(Colored geometric primitive data)
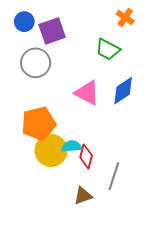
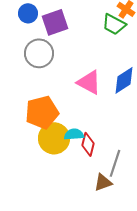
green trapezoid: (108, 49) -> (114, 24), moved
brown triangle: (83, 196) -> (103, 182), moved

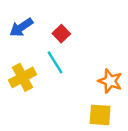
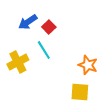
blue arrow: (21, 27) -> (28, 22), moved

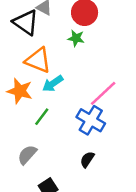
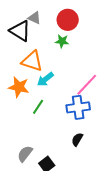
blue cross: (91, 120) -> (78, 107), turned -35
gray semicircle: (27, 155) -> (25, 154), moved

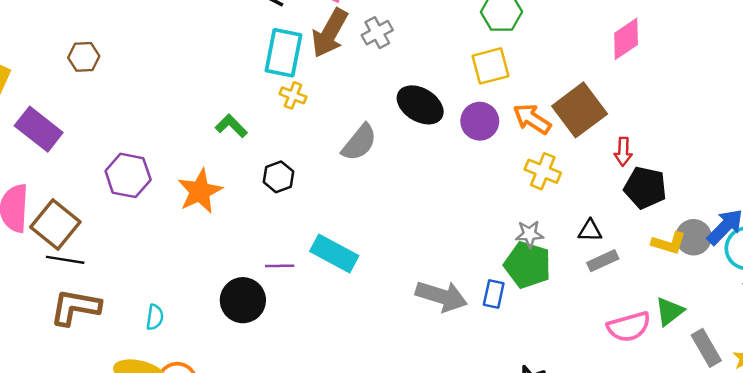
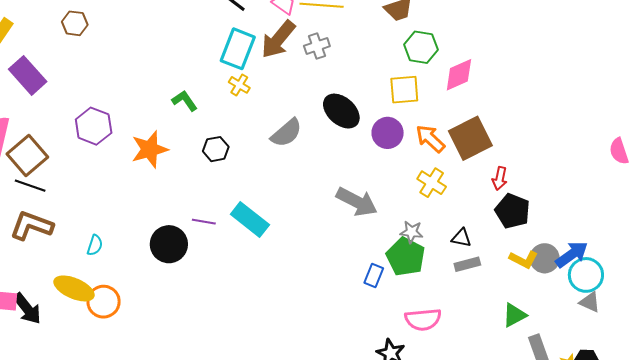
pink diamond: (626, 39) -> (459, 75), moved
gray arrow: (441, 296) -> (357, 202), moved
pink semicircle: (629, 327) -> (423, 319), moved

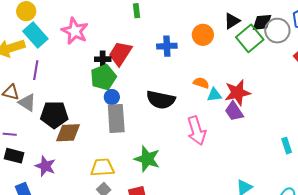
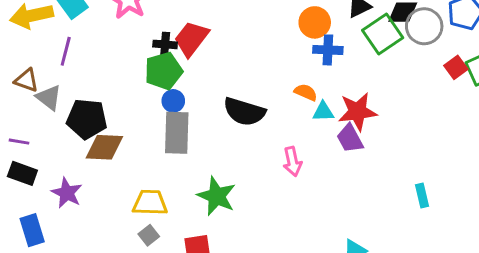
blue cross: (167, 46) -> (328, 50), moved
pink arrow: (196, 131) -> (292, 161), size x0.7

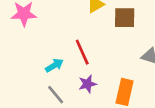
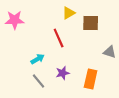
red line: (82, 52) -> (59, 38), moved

WHAT YOU NEED TO DO –
Pull every line containing the string "arrow" out of the data above and copy it.

FINISHED TASK –
blue arrow: (21, 27) -> (28, 22), moved
gray arrow: (441, 296) -> (357, 202), moved
pink arrow: (196, 131) -> (292, 161), size x0.7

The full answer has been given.